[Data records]
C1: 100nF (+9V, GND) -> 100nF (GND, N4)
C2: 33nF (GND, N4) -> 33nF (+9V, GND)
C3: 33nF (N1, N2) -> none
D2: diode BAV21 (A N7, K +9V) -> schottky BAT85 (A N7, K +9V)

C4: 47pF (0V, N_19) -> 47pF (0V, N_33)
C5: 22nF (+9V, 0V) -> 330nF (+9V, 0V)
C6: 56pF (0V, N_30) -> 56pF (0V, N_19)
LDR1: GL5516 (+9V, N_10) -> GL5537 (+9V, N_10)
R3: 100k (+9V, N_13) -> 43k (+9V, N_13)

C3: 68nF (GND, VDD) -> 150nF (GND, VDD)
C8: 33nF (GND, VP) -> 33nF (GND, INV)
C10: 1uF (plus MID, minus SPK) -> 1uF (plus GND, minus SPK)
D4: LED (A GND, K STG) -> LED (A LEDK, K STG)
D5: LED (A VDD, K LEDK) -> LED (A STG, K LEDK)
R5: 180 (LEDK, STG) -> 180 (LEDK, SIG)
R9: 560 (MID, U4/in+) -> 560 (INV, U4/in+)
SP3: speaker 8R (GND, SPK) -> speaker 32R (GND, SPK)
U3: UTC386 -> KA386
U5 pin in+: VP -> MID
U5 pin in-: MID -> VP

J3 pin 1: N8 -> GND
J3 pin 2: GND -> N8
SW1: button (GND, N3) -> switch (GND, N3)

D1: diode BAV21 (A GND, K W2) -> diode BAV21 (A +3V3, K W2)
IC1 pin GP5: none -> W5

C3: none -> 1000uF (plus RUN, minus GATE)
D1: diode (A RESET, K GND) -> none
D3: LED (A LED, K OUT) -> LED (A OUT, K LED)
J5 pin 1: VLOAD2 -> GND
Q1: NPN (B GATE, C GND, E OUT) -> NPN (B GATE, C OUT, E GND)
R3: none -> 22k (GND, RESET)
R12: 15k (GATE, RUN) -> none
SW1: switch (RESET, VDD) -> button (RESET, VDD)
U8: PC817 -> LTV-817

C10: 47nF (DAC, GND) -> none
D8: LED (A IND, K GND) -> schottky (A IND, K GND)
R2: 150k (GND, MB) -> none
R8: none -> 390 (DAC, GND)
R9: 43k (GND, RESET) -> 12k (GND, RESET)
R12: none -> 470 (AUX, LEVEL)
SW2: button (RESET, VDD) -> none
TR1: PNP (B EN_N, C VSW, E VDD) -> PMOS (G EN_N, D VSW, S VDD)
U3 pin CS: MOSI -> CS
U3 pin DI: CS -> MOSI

Work item =>
Reproduce each line, exactly as it appears, from the one that contains "U8: PC817 -> LTV-817" through the last line of the records. Add no other lines.

Solution for this task =>
U8: PC817 -> LTV-817

C10: 47nF (DAC, GND) -> none
D8: LED (A IND, K GND) -> schottky (A IND, K GND)
R2: 150k (GND, MB) -> none
R8: none -> 390 (DAC, GND)
R9: 43k (GND, RESET) -> 12k (GND, RESET)
R12: none -> 470 (AUX, LEVEL)
SW2: button (RESET, VDD) -> none
TR1: PNP (B EN_N, C VSW, E VDD) -> PMOS (G EN_N, D VSW, S VDD)
U3 pin CS: MOSI -> CS
U3 pin DI: CS -> MOSI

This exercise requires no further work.